═══ Provided entries ═══
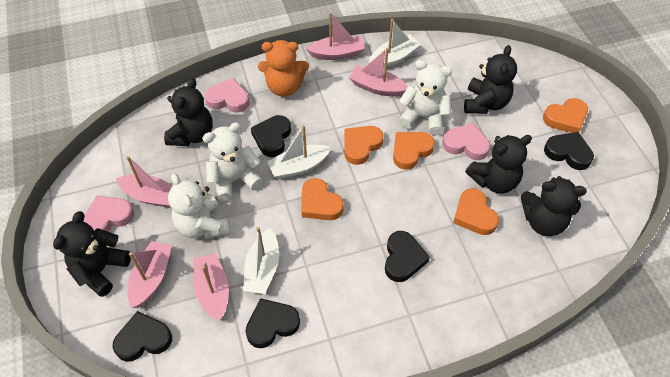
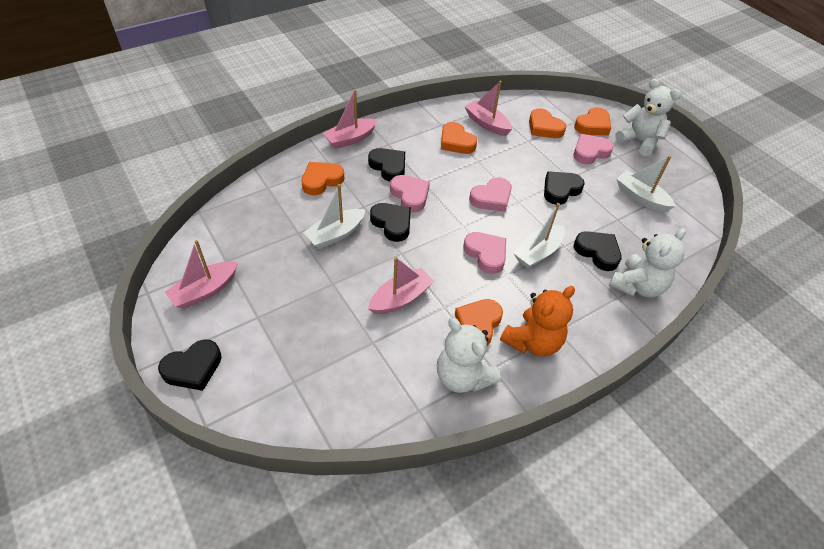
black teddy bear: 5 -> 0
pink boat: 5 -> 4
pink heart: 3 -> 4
═══
═══ Provided entries ═══
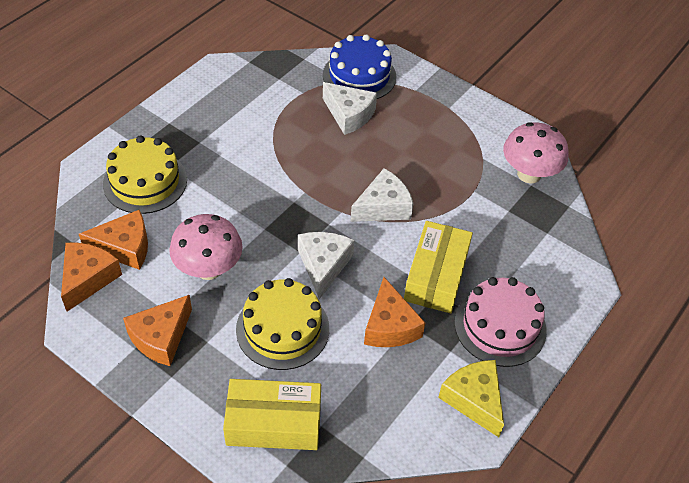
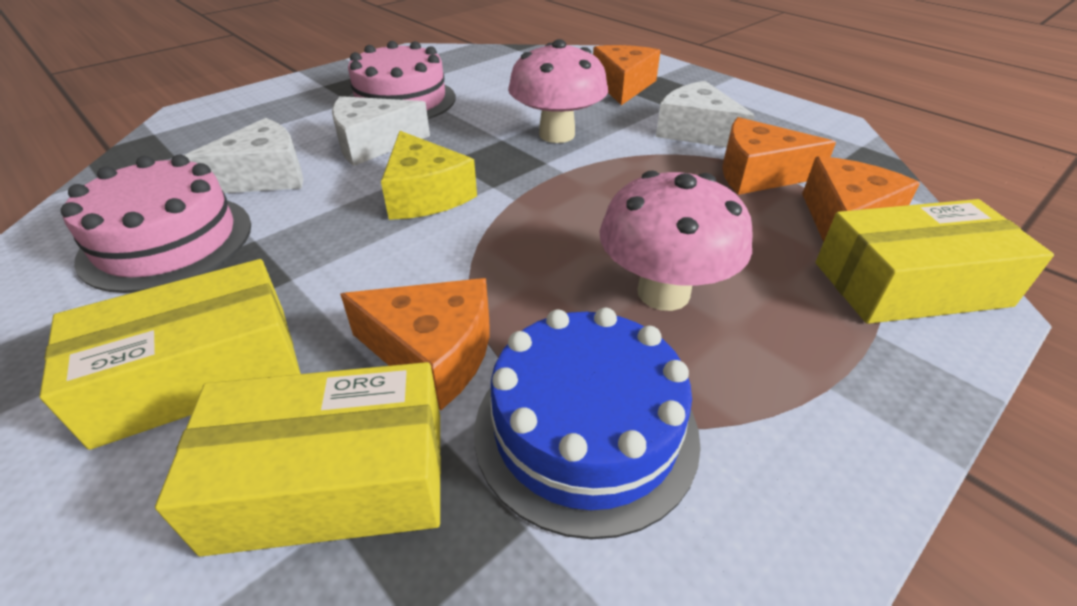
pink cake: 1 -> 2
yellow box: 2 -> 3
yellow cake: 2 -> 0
═══
═══ Provided entries ═══
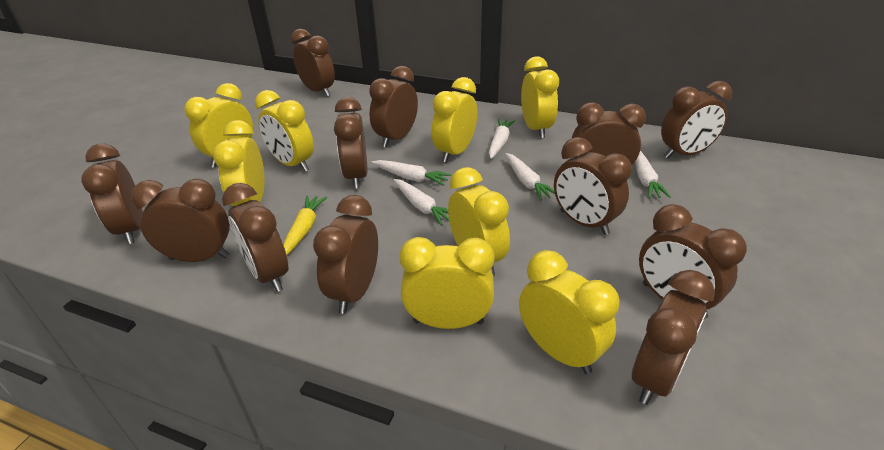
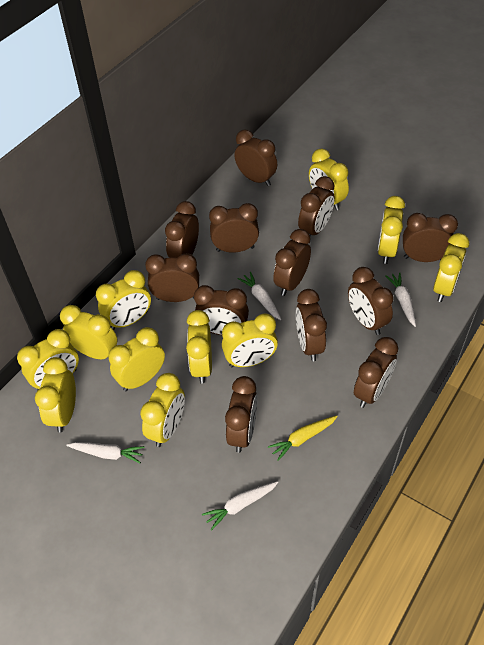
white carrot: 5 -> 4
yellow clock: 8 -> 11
═══
What the exercise asks — When a line in the data contains "yellow", return it as written.

Result for this task —
yellow box: 2 -> 3
yellow cake: 2 -> 0
yellow clock: 8 -> 11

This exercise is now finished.